- [About this task]: Make an exact copy of the entries below with the pictures removed.

- [Entries shown]:

====

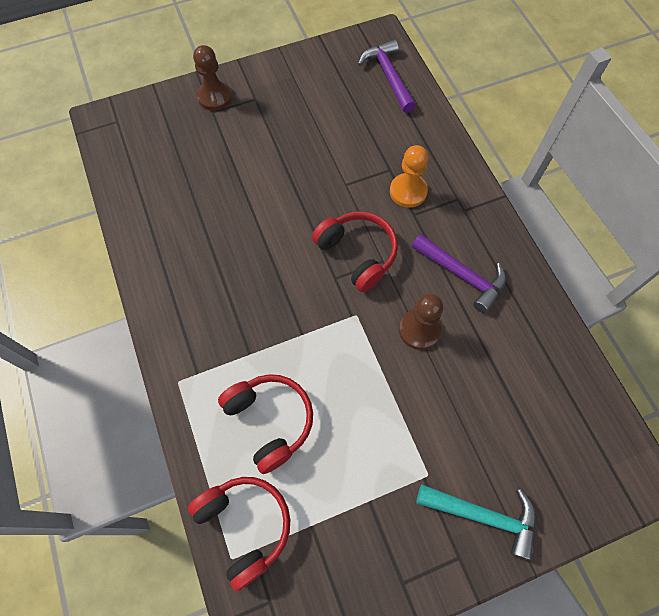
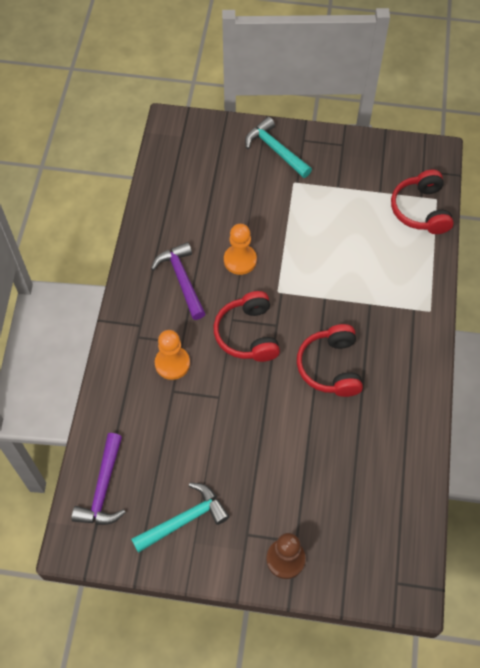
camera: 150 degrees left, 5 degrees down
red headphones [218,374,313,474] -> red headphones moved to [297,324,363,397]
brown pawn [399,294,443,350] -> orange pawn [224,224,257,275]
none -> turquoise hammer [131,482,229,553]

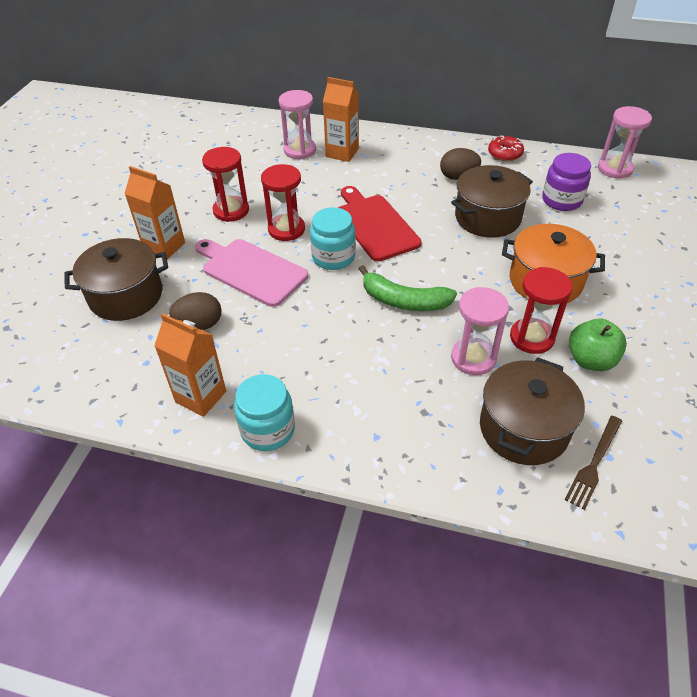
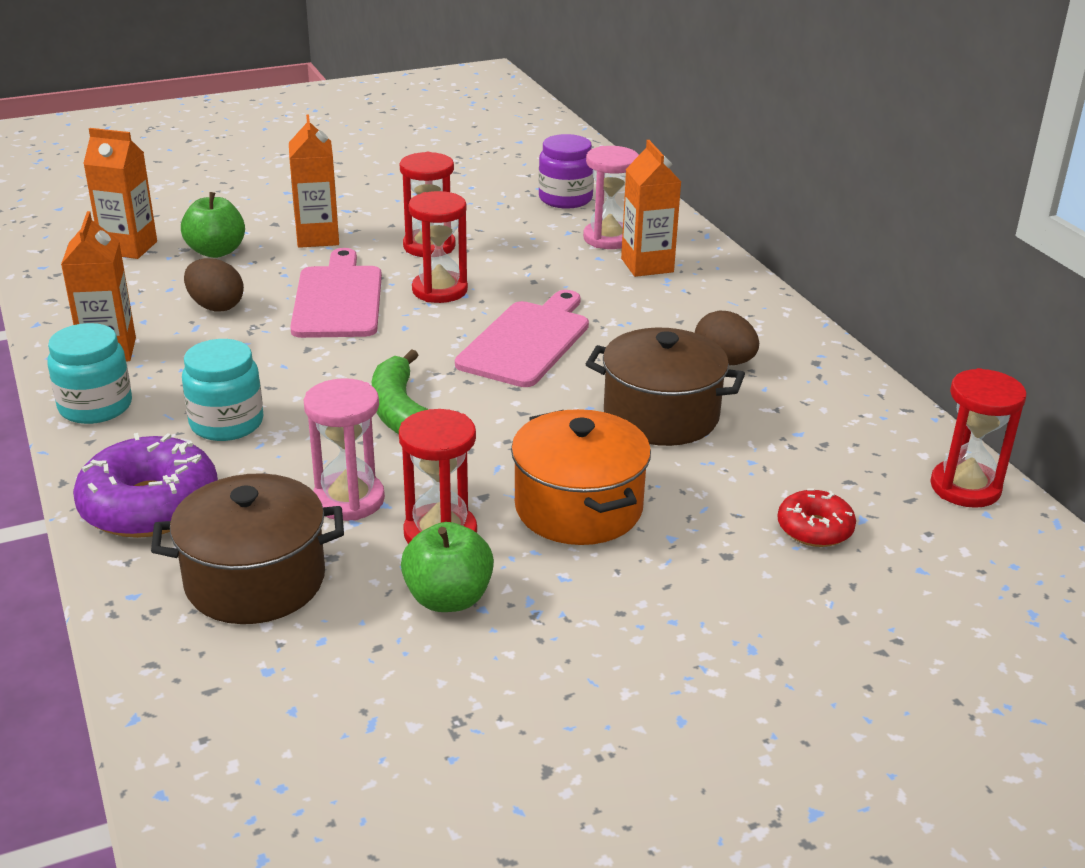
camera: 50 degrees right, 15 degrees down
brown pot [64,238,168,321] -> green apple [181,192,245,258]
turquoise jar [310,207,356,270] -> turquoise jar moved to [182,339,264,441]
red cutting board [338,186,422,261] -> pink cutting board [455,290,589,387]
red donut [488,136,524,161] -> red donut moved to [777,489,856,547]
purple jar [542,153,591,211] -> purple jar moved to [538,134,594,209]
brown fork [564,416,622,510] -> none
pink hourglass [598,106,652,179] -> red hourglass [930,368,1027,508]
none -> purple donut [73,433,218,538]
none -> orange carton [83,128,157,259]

====

- [Answer for the task]:
camera: 150 degrees left, 5 degrees down
red headphones [218,374,313,474] -> red headphones moved to [297,324,363,397]
brown pawn [399,294,443,350] -> orange pawn [224,224,257,275]
none -> turquoise hammer [131,482,229,553]

camera: 50 degrees right, 15 degrees down
brown pot [64,238,168,321] -> green apple [181,192,245,258]
turquoise jar [310,207,356,270] -> turquoise jar moved to [182,339,264,441]
red cutting board [338,186,422,261] -> pink cutting board [455,290,589,387]
red donut [488,136,524,161] -> red donut moved to [777,489,856,547]
purple jar [542,153,591,211] -> purple jar moved to [538,134,594,209]
brown fork [564,416,622,510] -> none
pink hourglass [598,106,652,179] -> red hourglass [930,368,1027,508]
none -> purple donut [73,433,218,538]
none -> orange carton [83,128,157,259]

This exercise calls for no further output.